## Begin Material supplied
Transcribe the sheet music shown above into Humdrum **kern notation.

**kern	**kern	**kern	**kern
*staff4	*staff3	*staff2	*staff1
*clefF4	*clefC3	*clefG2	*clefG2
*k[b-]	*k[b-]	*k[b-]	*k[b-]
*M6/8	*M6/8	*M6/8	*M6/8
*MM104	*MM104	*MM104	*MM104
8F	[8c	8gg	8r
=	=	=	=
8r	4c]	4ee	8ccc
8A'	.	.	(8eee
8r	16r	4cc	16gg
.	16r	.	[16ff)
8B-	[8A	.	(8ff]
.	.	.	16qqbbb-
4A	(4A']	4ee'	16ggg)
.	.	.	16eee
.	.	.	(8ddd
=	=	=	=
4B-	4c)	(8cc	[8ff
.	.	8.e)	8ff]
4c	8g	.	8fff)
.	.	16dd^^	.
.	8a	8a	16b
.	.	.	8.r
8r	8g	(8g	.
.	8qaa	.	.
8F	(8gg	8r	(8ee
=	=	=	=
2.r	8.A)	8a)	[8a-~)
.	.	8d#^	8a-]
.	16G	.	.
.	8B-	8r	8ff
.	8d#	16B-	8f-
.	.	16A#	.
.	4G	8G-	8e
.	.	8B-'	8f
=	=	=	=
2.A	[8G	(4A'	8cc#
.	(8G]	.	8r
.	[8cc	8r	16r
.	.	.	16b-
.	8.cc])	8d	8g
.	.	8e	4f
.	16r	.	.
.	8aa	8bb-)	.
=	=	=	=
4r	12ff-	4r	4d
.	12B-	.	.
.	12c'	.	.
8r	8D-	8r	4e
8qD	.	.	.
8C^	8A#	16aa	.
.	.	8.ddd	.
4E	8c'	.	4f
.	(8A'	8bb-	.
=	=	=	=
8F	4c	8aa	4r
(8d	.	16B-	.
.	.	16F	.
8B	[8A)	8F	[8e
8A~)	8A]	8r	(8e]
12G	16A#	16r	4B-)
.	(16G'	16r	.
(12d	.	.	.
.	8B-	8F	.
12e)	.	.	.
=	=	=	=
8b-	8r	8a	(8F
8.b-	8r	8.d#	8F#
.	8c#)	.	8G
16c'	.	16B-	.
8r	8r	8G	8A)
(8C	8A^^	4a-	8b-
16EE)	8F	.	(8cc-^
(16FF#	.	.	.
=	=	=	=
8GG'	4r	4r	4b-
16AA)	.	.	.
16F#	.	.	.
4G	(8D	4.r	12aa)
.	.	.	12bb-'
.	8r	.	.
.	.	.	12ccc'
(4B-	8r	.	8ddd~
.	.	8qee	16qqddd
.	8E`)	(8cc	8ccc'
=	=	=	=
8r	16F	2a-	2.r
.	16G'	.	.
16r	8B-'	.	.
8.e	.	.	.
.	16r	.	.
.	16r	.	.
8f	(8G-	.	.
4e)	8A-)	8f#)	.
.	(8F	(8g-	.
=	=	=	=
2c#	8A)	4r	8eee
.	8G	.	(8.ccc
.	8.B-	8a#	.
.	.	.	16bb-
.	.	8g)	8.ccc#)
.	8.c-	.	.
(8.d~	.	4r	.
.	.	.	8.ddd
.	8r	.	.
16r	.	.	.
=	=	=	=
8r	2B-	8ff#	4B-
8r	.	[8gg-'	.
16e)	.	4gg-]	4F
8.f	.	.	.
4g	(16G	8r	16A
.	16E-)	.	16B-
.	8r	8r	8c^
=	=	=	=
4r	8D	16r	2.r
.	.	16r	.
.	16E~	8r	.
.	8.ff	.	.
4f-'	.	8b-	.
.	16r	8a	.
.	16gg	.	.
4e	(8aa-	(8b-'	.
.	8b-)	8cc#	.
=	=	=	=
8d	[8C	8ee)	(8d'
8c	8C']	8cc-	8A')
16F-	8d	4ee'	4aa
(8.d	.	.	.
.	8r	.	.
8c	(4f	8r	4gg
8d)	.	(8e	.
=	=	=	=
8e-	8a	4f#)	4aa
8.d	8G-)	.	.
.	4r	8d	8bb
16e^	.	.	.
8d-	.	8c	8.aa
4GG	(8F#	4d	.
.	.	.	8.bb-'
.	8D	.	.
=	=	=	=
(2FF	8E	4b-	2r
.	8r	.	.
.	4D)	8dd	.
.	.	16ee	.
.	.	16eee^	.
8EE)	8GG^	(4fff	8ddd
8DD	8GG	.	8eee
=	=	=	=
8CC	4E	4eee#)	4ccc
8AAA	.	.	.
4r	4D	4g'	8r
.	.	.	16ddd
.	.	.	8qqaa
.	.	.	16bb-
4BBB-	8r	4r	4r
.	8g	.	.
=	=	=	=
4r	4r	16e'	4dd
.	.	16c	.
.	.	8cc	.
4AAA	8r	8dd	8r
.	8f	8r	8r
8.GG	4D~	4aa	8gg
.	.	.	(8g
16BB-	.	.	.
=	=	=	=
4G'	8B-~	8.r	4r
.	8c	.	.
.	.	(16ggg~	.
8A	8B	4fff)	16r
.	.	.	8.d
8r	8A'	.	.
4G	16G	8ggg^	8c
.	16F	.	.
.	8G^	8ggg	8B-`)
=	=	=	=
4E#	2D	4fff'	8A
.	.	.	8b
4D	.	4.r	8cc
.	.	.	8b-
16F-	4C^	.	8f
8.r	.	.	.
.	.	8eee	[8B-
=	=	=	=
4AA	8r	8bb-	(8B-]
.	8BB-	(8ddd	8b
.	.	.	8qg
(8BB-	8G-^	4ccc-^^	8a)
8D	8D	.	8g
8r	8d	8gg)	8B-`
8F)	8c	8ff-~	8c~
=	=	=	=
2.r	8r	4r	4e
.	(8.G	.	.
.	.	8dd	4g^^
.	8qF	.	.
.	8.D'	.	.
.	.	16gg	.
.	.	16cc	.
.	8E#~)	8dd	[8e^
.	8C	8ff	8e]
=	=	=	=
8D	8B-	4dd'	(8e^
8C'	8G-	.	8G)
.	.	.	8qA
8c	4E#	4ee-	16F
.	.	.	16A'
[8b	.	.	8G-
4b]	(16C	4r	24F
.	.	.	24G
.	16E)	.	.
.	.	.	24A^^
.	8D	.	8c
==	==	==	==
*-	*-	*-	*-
## End Material supplied
How many lines of the listing contain the string "kern"? Letter case counts, and the answer is the number alone.

The solution:
2